[Information supplied Boundary: Start]
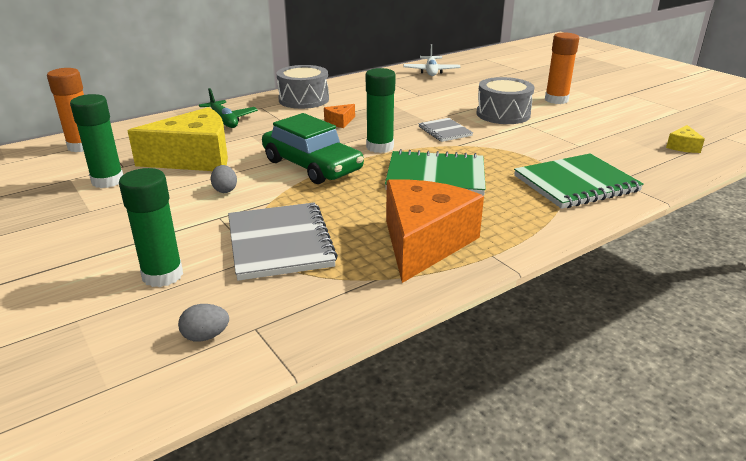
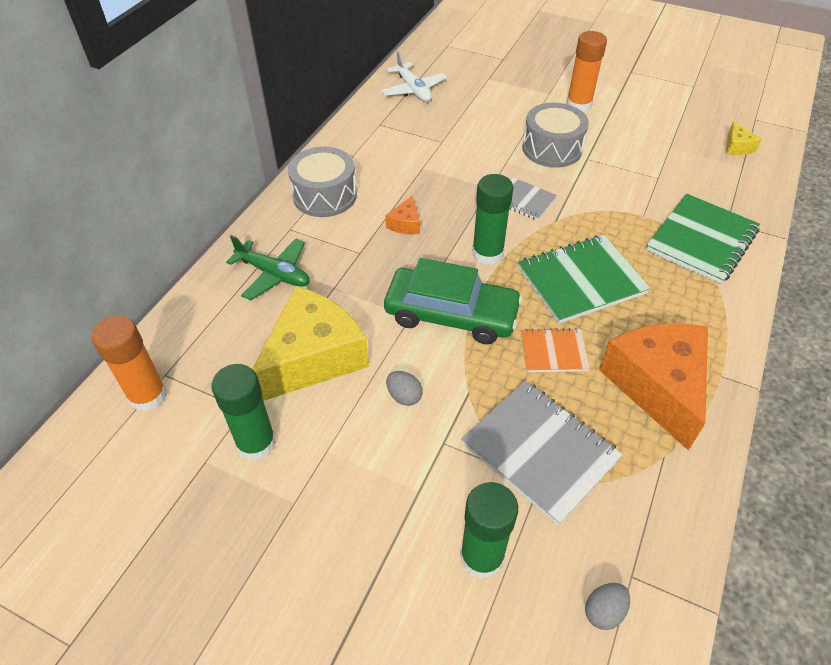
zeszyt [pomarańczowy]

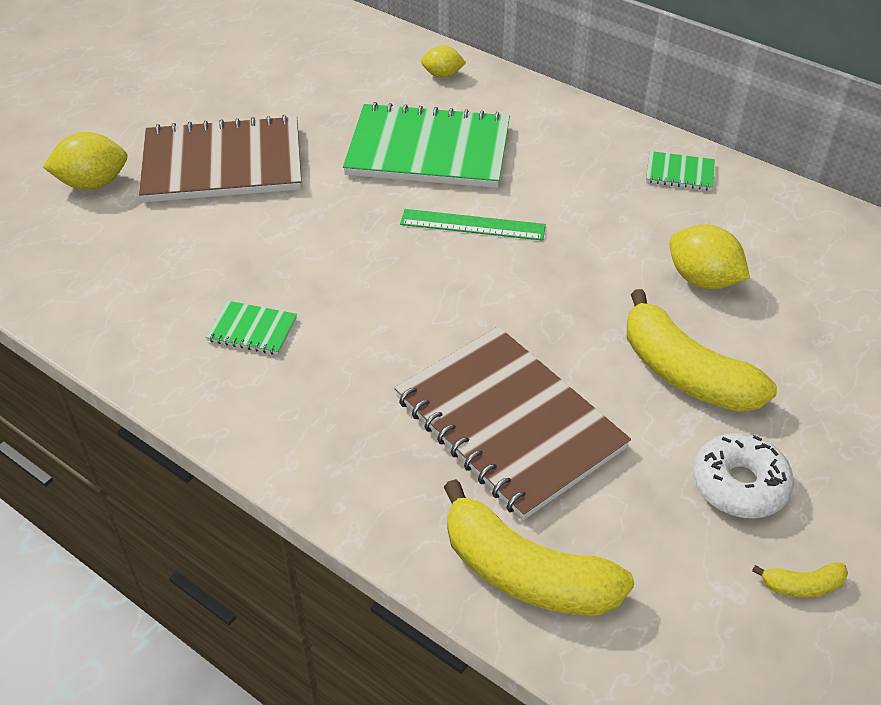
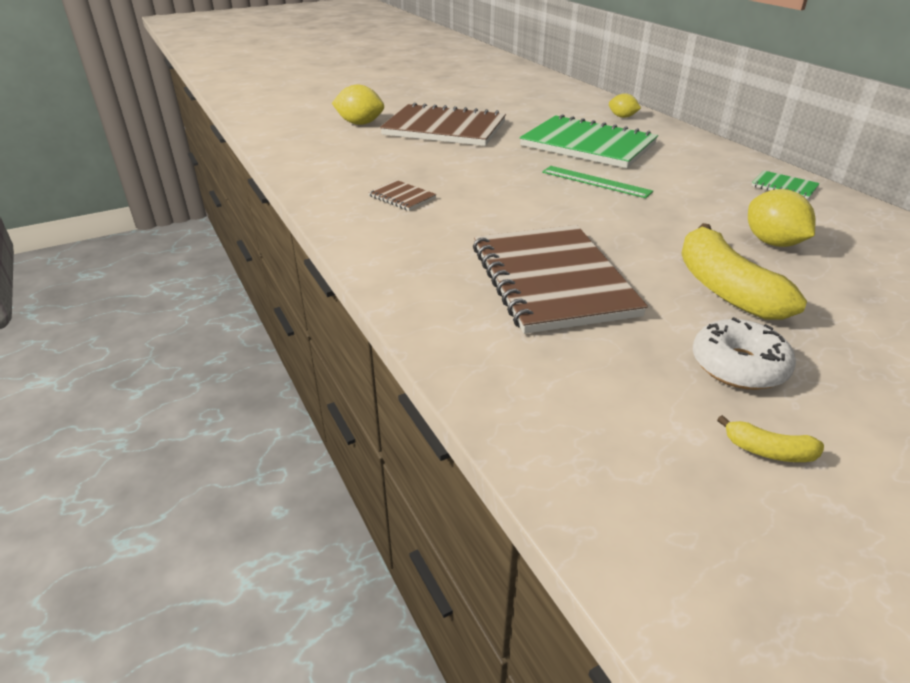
zeszyt [brązowy] (1st from left)
banan [żółty] (1st from left in the first image)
[Information supplied Boundary: End]
### What you need to do
Without including any picture, output all the material exactly as it appears.

### Answer for the task
zeszyt [pomarańczowy]

zeszyt [brązowy] (1st from left)
banan [żółty] (1st from left in the first image)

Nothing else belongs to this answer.